*TO-DO ITEM*
Reproduce the entries word for word, and omit any picture you find in them.

*MATERIAL TO PROCESS*

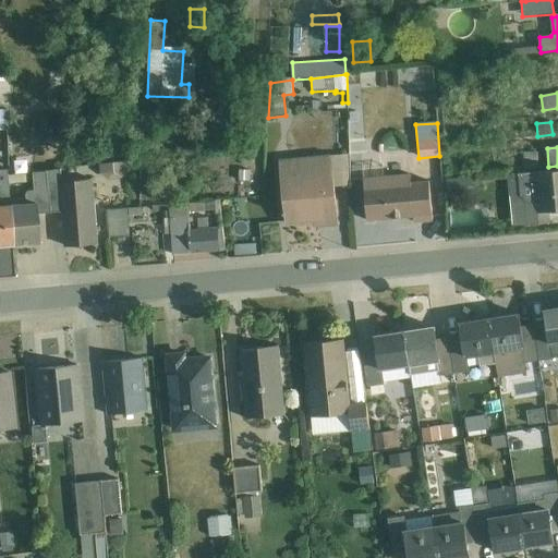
[(348,154),(278,160),(284,223),(322,220),(322,227),(338,225),(334,187),(349,186),(348,154)]
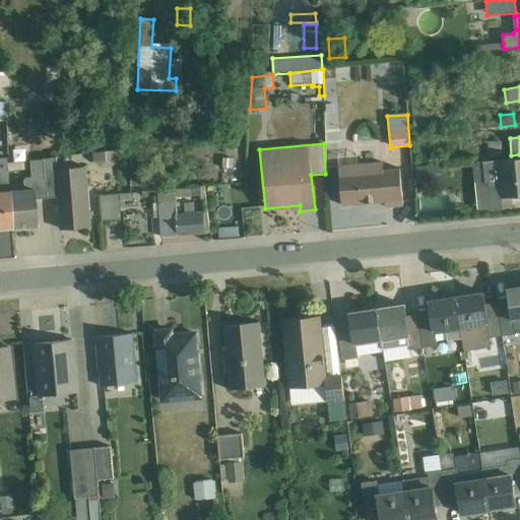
[(502,143),(488,143),(489,157),(502,157),(502,143)]
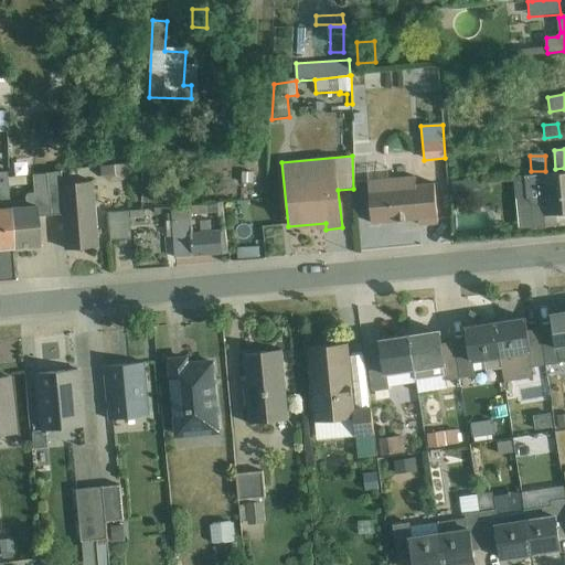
[(129,163),(100,167),(100,177),(109,183),(123,182),(130,174),(129,163)]
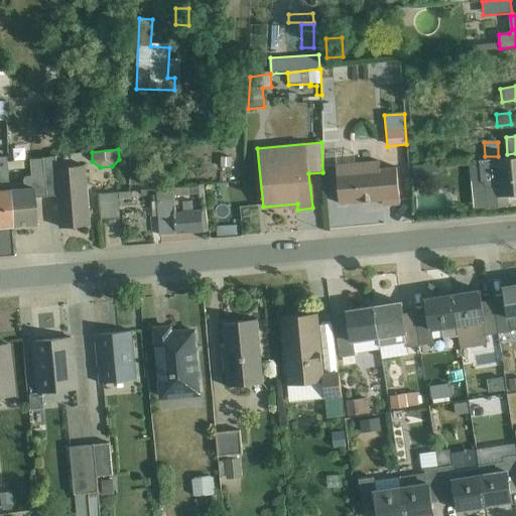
[(43,158),(46,198),(57,197),(60,229),(89,227),(84,166),(57,168),(56,156),(43,158)]
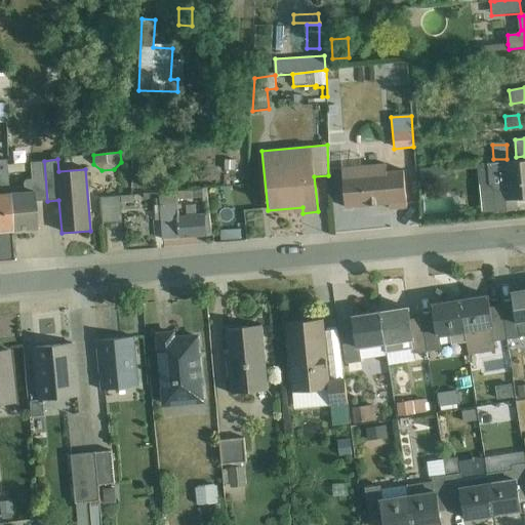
[(8,174),(7,165),(6,160),(0,160),(0,231),(12,231),(9,193),(8,174)]
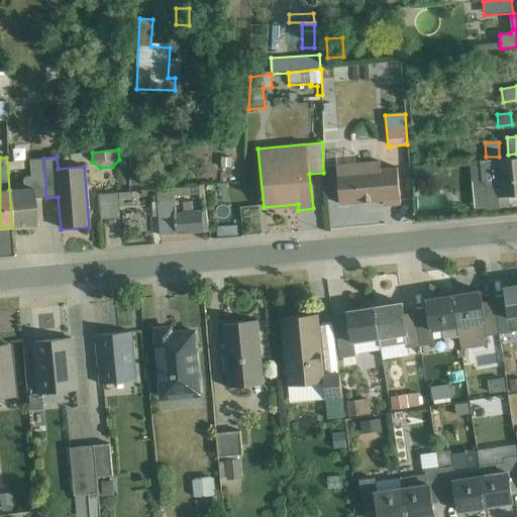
[(516,195),(516,158),(471,163),(474,209),(510,207),(509,196),(516,195)]
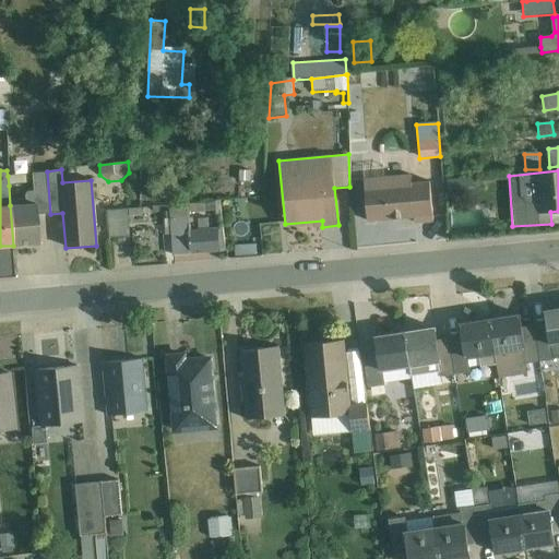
[(36,215),(50,214),(47,171),(34,173),(8,176),(9,186),(32,182),(33,192),(27,192),(25,193),(25,199),(25,204),(10,205),(13,246),(39,244),(36,215)]
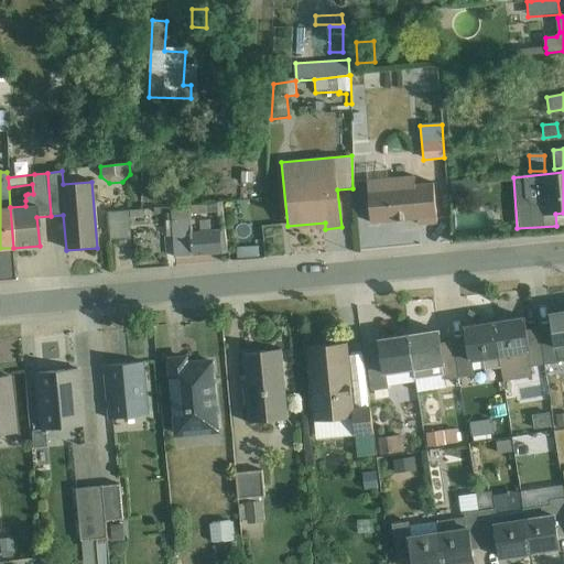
[(414,177),(367,181),(371,224),(418,219),(418,225),(437,224),(433,183),(415,185),(414,177)]
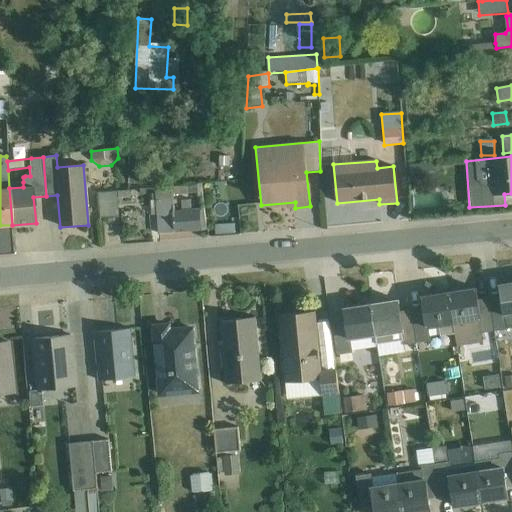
[(439,190),(436,165),(408,169),(411,194),(439,190)]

*ANSWER BOX*
[(348,154),(278,160),(284,223),(322,220),(322,227),(338,225),(334,187),(349,186),(348,154)]
[(502,143),(488,143),(489,157),(502,157),(502,143)]
[(129,163),(100,167),(100,177),(109,183),(123,182),(130,174),(129,163)]
[(43,158),(46,198),(57,197),(60,229),(89,227),(84,166),(57,168),(56,156),(43,158)]
[(8,174),(7,165),(6,160),(0,160),(0,231),(12,231),(9,193),(8,174)]
[(516,195),(516,158),(471,163),(474,209),(510,207),(509,196),(516,195)]
[(36,215),(50,214),(47,171),(34,173),(8,176),(9,186),(32,182),(33,192),(27,192),(25,193),(25,199),(25,204),(10,205),(13,246),(39,244),(36,215)]
[(414,177),(367,181),(371,224),(418,219),(418,225),(437,224),(433,183),(415,185),(414,177)]
[(439,190),(436,165),(408,169),(411,194),(439,190)]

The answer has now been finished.